_What the exercise asks_
Pull out every line of the entries below that contains the string "kern". Treat uppercase and lowercase letters as different.

_Information provided_

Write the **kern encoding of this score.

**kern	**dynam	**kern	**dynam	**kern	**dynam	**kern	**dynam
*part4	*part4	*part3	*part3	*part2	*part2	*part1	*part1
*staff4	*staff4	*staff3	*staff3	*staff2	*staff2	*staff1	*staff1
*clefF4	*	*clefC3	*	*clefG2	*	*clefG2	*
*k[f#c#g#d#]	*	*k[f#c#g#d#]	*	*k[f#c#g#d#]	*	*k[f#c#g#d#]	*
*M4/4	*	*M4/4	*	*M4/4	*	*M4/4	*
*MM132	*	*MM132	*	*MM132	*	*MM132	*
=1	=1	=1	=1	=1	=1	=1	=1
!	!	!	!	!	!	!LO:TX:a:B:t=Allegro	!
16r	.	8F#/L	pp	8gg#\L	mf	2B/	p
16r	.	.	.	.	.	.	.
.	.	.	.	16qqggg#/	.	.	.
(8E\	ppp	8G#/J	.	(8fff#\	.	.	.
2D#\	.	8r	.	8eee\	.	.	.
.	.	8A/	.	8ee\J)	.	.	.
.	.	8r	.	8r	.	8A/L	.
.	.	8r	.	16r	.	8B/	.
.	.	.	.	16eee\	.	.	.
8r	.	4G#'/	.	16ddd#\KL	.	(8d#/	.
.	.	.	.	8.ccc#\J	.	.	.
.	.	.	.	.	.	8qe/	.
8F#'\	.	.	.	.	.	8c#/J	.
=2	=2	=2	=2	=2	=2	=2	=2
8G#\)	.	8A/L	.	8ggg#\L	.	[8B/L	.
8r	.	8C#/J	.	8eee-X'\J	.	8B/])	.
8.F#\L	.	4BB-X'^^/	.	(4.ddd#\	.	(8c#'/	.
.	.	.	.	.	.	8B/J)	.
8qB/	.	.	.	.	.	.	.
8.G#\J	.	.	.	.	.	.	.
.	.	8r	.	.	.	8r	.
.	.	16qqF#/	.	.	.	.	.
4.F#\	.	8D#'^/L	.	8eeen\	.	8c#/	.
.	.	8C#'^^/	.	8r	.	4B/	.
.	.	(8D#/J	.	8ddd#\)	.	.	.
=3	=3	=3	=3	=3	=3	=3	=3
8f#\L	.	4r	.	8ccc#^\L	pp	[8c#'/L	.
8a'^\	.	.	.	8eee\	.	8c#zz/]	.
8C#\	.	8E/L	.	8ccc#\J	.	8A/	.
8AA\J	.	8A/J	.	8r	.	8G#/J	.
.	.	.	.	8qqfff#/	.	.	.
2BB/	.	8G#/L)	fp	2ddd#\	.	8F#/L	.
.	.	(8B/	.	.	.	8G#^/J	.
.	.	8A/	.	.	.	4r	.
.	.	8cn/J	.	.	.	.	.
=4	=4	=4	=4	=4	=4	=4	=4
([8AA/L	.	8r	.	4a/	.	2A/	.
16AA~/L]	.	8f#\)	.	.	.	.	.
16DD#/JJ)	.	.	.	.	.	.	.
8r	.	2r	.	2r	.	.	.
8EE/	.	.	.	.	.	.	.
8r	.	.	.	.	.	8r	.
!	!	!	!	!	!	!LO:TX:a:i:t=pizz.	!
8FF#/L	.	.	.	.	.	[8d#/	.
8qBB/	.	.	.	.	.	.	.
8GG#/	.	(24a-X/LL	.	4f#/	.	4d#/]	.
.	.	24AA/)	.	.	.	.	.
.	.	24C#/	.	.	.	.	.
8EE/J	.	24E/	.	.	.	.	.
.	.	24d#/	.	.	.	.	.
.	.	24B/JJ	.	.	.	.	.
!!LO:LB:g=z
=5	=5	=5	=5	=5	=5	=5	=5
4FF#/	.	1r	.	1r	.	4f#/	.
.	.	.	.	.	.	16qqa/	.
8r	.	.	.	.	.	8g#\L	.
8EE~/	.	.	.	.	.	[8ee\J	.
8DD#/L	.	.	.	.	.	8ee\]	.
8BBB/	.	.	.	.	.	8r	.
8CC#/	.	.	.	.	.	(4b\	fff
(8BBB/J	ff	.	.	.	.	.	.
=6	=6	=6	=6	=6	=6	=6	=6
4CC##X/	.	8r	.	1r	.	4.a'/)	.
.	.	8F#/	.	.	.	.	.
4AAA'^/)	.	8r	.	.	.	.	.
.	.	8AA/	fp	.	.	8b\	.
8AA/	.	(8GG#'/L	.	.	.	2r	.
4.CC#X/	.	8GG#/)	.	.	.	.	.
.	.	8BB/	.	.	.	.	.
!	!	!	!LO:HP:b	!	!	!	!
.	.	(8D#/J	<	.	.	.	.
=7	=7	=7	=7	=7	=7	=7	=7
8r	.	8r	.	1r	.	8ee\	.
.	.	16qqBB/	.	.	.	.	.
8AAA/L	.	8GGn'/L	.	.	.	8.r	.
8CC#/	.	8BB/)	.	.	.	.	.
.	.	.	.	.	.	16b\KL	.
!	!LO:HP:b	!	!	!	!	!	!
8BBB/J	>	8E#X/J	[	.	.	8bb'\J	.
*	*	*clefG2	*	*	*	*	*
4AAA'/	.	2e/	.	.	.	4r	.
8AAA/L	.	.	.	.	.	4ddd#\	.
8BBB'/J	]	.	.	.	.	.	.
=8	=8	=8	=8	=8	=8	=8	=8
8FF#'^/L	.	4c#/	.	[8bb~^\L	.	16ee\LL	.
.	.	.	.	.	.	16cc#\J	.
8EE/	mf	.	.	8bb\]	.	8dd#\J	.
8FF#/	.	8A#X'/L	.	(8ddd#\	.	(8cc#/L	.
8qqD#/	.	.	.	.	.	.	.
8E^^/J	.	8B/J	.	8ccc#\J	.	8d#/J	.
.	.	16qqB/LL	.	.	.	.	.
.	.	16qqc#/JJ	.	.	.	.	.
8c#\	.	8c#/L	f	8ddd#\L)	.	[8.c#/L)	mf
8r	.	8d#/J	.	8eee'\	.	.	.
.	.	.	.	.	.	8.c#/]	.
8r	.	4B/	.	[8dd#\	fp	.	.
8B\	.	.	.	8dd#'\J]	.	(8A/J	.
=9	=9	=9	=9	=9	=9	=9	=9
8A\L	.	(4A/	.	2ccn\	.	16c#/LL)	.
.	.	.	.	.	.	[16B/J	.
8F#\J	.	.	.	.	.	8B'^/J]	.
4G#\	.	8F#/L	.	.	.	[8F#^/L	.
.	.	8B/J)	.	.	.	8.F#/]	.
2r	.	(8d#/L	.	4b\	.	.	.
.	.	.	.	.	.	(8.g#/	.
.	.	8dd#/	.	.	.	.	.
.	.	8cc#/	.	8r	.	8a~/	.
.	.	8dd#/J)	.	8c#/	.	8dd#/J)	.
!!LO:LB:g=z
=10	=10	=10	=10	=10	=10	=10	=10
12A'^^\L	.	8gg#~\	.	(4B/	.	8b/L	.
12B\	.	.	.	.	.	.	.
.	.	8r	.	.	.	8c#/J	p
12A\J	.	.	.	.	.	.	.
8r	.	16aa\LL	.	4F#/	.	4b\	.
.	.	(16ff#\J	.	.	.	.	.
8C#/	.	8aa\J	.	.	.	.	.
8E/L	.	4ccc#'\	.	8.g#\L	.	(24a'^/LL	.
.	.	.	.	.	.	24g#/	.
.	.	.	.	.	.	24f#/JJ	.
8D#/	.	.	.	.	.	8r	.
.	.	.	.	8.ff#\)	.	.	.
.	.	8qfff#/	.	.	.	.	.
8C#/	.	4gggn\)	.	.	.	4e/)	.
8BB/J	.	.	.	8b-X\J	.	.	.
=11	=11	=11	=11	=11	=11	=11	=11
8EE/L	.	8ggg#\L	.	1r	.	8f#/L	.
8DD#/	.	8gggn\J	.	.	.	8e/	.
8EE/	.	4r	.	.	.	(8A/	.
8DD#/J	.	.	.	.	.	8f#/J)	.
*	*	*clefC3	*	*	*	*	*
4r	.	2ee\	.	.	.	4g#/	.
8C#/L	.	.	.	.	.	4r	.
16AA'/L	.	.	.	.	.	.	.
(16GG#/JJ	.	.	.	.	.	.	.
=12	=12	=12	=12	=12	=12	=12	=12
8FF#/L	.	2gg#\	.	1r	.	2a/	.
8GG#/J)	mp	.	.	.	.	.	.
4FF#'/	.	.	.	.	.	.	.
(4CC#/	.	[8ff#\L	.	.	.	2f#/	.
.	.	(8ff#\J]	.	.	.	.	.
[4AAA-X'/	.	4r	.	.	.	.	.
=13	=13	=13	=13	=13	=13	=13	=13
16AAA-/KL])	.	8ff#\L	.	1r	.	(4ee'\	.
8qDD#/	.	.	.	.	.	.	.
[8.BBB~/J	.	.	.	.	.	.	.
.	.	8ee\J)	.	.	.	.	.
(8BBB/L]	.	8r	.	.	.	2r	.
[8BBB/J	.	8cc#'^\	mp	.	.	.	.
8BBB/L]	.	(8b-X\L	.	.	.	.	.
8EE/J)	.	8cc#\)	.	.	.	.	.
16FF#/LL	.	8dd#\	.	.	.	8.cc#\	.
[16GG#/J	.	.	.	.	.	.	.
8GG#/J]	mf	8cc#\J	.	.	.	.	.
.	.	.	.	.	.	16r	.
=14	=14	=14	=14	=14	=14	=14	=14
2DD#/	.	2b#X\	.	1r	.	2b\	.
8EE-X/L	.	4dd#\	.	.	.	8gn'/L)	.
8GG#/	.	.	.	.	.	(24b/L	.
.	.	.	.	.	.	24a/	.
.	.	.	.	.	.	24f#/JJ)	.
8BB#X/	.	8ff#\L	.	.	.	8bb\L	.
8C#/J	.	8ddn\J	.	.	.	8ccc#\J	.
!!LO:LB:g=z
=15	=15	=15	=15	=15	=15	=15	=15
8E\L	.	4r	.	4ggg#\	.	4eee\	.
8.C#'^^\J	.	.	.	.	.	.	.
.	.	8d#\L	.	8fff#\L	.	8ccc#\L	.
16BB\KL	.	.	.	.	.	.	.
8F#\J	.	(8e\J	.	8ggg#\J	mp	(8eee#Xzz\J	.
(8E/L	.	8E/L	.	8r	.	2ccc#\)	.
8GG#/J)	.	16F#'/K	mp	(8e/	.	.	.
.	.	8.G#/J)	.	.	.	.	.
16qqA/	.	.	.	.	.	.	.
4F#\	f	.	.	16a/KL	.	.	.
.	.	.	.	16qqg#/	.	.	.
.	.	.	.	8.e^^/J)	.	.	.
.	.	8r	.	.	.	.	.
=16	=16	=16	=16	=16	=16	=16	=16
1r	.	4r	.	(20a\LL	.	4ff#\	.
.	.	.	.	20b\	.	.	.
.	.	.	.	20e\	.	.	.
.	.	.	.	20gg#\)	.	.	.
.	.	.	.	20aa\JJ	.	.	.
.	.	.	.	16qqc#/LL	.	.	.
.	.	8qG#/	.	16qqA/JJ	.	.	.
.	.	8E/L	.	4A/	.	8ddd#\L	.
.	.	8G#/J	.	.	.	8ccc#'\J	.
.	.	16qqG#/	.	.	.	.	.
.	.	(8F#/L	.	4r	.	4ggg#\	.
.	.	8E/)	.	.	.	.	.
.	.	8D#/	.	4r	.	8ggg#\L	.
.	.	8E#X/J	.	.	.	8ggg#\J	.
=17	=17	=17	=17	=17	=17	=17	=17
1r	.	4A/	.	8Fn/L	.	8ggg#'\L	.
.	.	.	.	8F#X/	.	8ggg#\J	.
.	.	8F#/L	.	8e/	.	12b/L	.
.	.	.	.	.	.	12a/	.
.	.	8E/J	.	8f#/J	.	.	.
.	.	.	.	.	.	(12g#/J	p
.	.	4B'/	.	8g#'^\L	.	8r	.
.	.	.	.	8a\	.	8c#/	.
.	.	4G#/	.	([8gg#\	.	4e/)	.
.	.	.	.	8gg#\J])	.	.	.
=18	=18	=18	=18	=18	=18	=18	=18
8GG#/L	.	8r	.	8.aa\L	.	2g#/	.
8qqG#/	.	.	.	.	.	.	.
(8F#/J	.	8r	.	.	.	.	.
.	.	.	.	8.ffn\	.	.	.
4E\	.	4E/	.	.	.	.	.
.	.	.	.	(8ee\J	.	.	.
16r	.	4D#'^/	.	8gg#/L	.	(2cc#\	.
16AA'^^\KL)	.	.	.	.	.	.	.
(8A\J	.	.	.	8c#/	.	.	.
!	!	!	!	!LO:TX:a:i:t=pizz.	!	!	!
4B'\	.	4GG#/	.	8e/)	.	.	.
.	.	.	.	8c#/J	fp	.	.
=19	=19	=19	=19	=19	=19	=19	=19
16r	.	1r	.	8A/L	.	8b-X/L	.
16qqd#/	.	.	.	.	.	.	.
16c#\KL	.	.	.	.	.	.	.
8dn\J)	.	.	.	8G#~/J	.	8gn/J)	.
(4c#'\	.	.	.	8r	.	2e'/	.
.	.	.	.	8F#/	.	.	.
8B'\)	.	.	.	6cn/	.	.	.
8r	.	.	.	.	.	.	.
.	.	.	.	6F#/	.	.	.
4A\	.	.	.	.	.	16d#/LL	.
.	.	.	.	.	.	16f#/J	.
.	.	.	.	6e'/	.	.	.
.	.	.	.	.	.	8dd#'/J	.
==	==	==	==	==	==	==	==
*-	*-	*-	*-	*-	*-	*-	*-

_Expected answer_
Write the **kern encoding of this score.
**kern	**dynam	**kern	**dynam	**kern	**dynam	**kern	**dynam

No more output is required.